§ **Work required**
If a line includes "button", copy it out of the entries.
◇ ◇ ◇ ◇ ◇
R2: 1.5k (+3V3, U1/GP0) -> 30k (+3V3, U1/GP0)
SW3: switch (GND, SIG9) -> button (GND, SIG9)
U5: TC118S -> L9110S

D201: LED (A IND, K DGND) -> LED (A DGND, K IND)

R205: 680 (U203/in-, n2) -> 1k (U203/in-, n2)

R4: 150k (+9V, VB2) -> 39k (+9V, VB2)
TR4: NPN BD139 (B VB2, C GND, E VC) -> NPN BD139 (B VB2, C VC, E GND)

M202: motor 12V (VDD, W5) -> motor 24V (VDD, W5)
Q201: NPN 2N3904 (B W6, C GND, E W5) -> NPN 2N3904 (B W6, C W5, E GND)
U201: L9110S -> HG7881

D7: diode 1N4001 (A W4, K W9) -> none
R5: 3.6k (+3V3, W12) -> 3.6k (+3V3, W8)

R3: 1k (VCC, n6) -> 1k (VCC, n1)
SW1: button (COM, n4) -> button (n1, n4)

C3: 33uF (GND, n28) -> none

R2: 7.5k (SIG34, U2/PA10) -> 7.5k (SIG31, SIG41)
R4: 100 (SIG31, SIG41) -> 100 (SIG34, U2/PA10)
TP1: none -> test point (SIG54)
◇ ◇ ◇ ◇ ◇
§ **Your solution**
SW3: switch (GND, SIG9) -> button (GND, SIG9)
SW1: button (COM, n4) -> button (n1, n4)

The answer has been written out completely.